→ TASK REQUIREMENTS:
Set down, exactly and only, everything from the line containing "C1: 1.5uF (plus GND, minus AOUT) -> none" down to the line containing "IC5 pin GND: GND -> VA" in the data below; the pictures are not part of the copy.

→ TASK DATA:
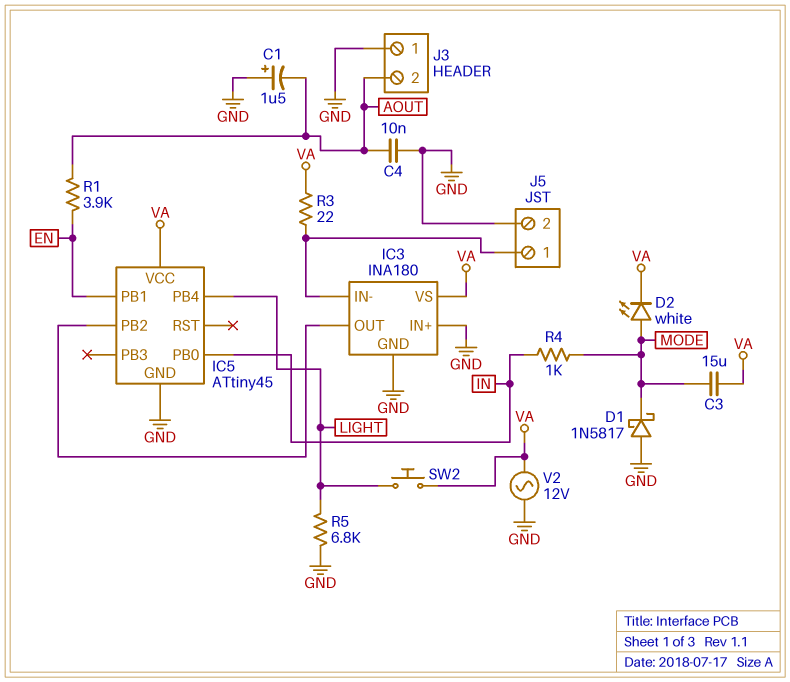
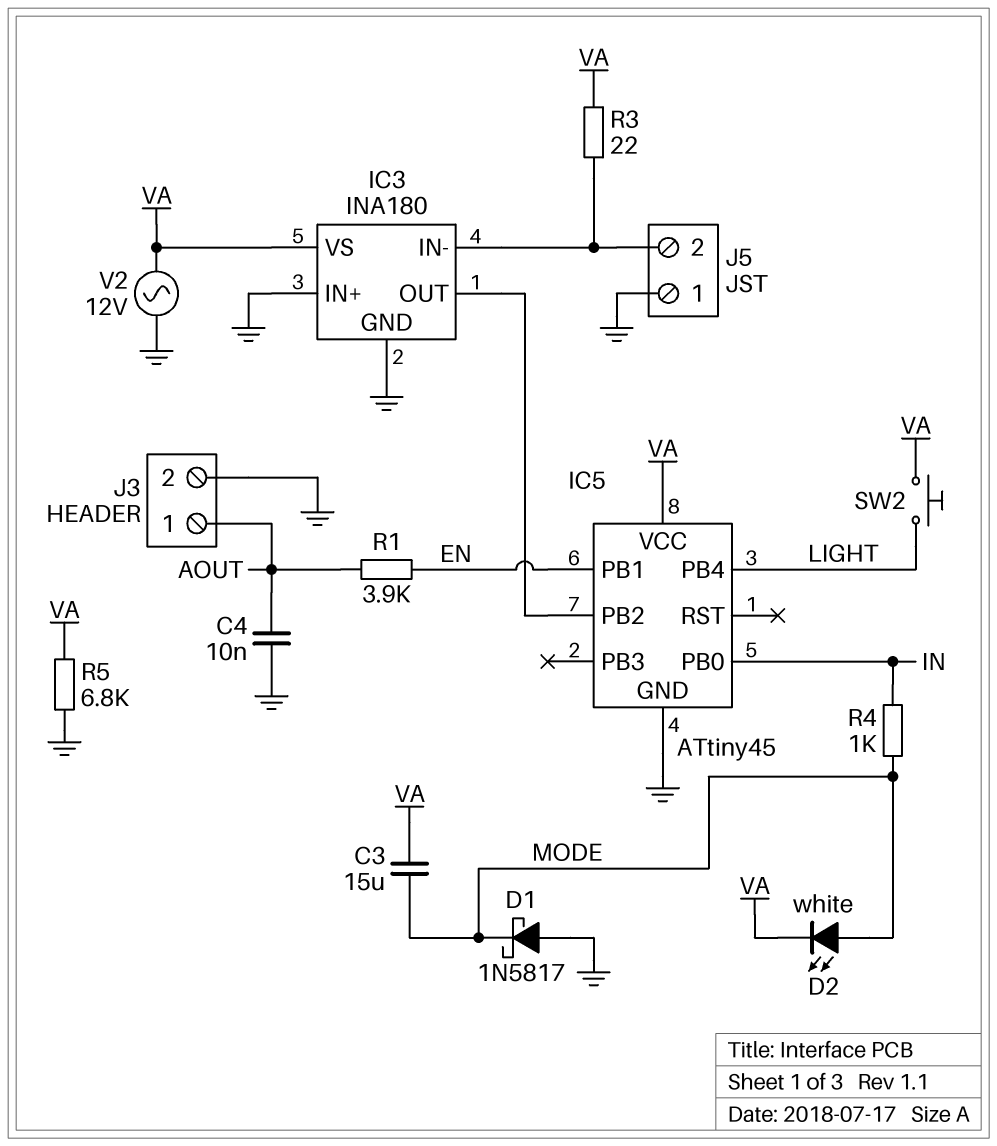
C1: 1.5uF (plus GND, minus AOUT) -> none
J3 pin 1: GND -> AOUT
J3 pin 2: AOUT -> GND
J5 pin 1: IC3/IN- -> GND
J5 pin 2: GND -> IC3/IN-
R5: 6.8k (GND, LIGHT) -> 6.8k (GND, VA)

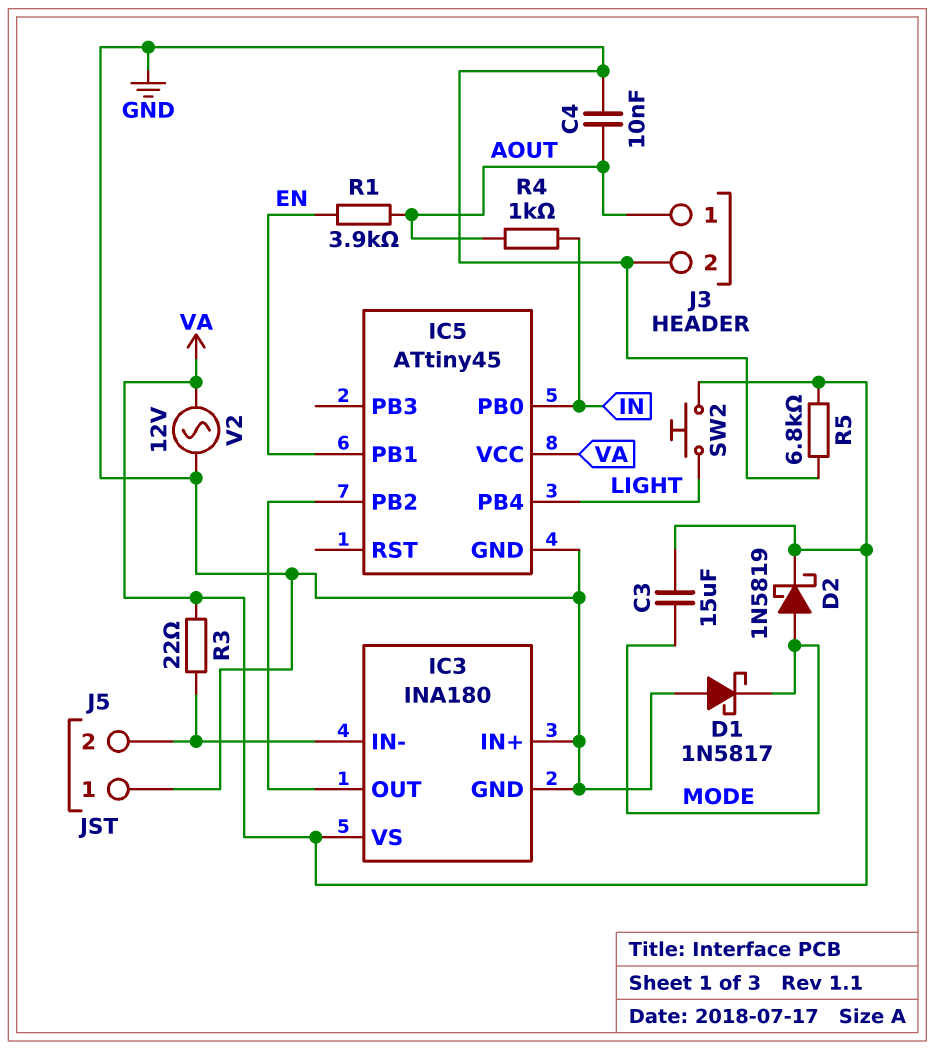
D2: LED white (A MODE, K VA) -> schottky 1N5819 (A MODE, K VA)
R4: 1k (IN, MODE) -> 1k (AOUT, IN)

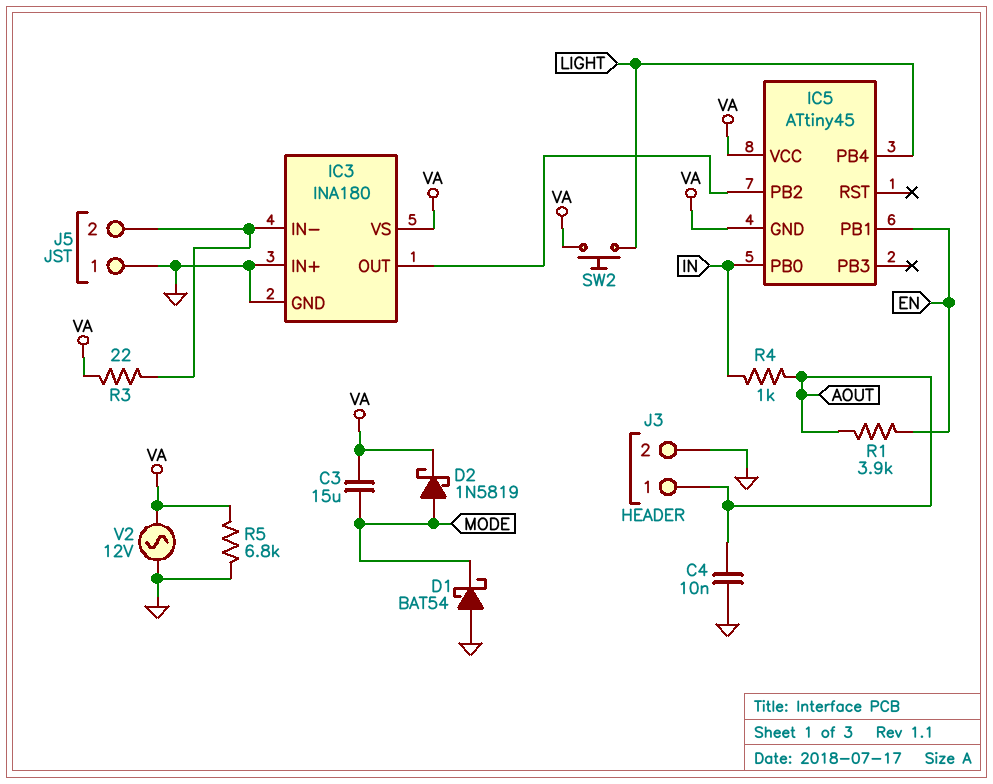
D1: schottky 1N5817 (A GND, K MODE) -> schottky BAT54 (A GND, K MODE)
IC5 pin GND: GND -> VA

* * *

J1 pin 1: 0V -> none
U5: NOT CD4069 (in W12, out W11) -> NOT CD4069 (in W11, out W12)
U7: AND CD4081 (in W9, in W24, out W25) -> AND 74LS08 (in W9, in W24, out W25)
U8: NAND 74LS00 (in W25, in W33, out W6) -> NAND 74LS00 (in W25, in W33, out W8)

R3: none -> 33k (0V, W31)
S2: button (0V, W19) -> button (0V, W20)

==

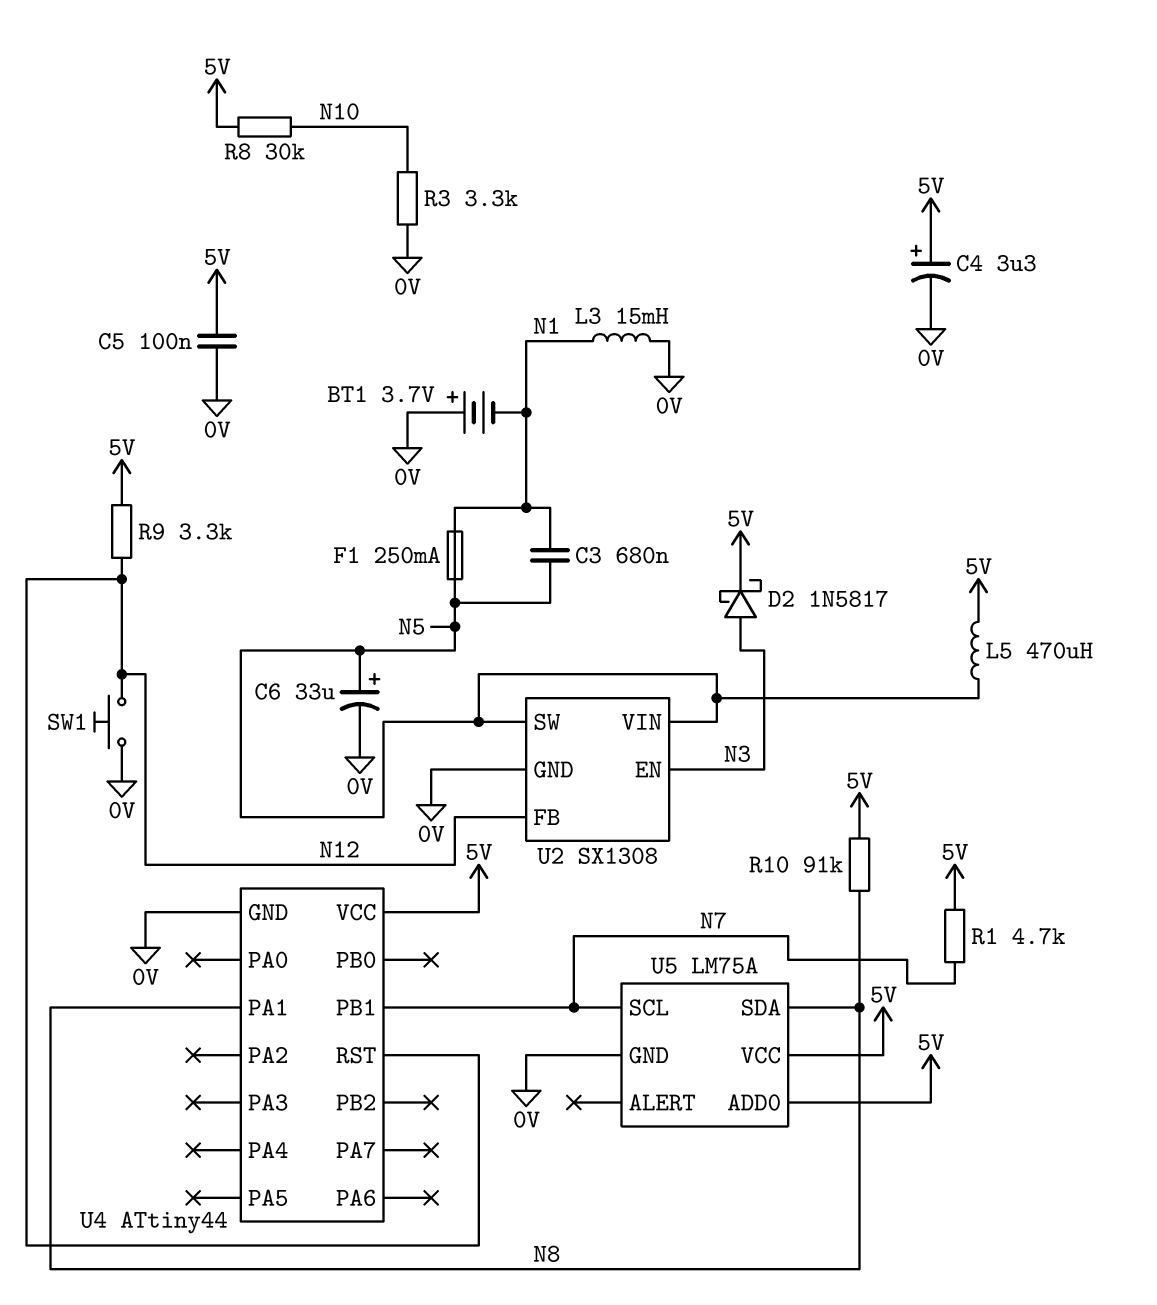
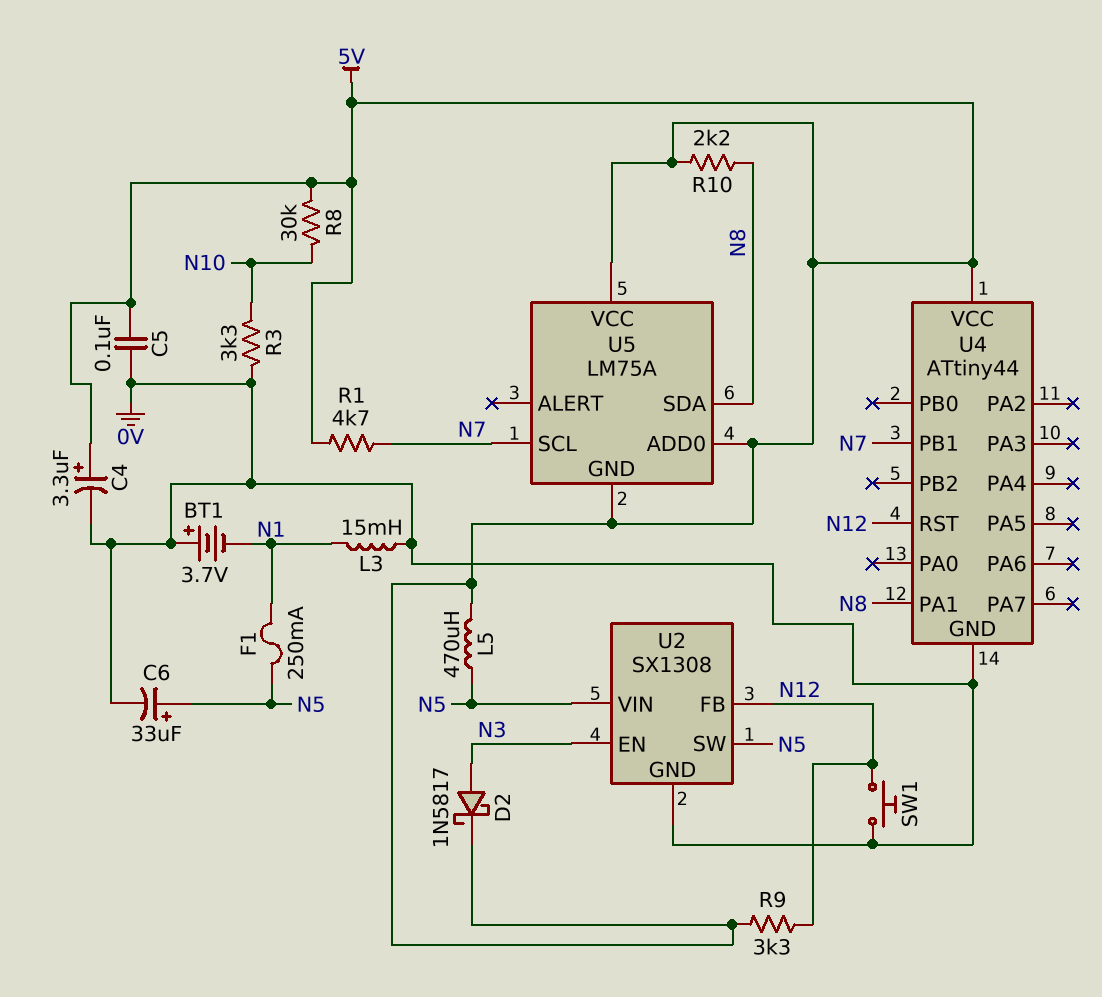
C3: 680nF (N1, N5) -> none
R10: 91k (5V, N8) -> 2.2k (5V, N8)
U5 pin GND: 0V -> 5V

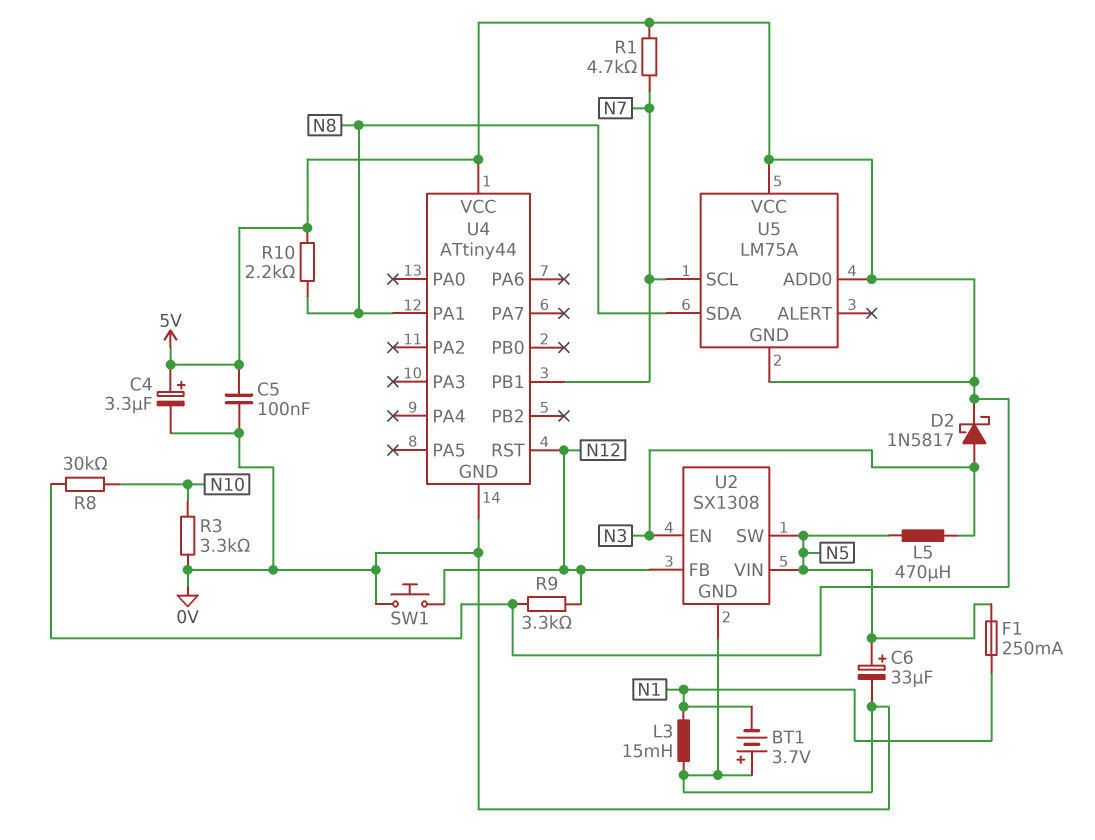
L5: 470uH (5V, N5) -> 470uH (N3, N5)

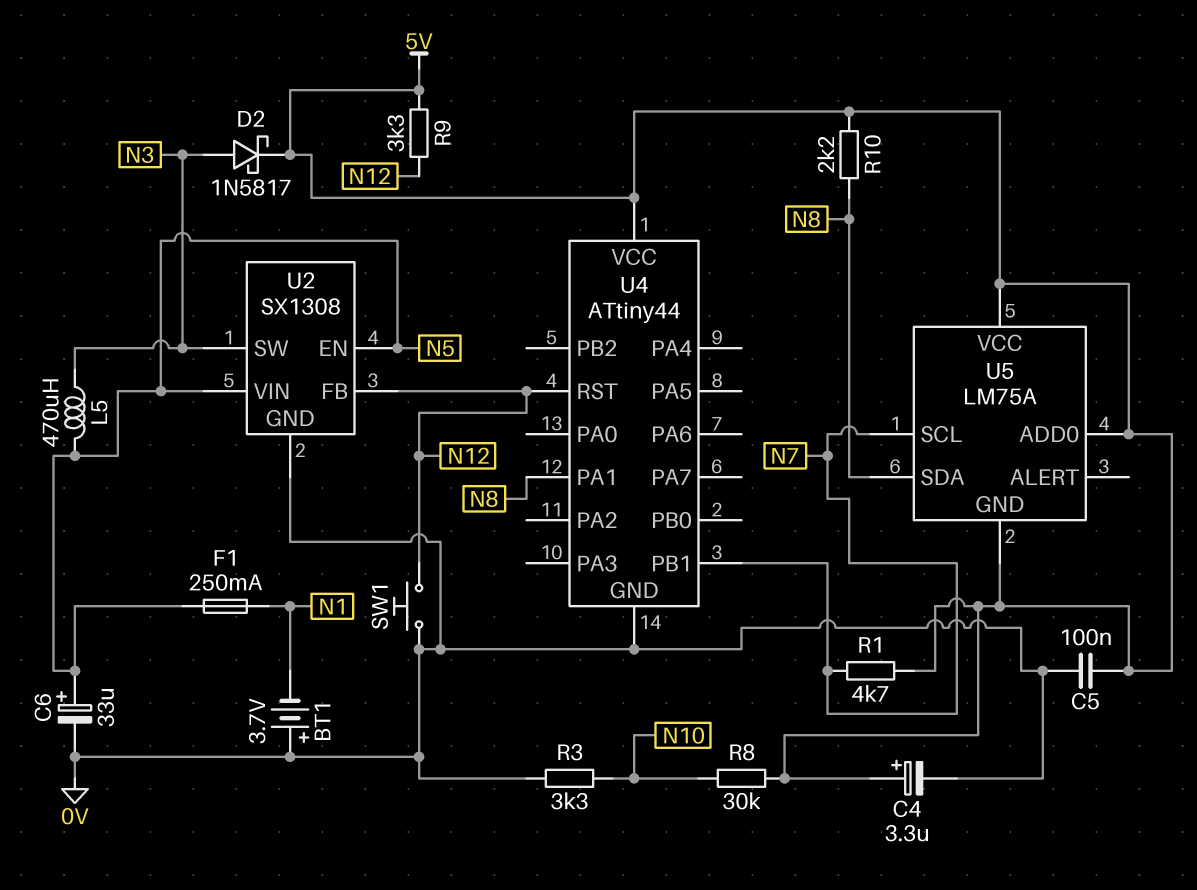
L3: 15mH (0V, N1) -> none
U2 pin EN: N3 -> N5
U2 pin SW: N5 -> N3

→ SOLUTION TO THE PROBLEM:
C1: 1.5uF (plus GND, minus AOUT) -> none
J3 pin 1: GND -> AOUT
J3 pin 2: AOUT -> GND
J5 pin 1: IC3/IN- -> GND
J5 pin 2: GND -> IC3/IN-
R5: 6.8k (GND, LIGHT) -> 6.8k (GND, VA)

D2: LED white (A MODE, K VA) -> schottky 1N5819 (A MODE, K VA)
R4: 1k (IN, MODE) -> 1k (AOUT, IN)

D1: schottky 1N5817 (A GND, K MODE) -> schottky BAT54 (A GND, K MODE)
IC5 pin GND: GND -> VA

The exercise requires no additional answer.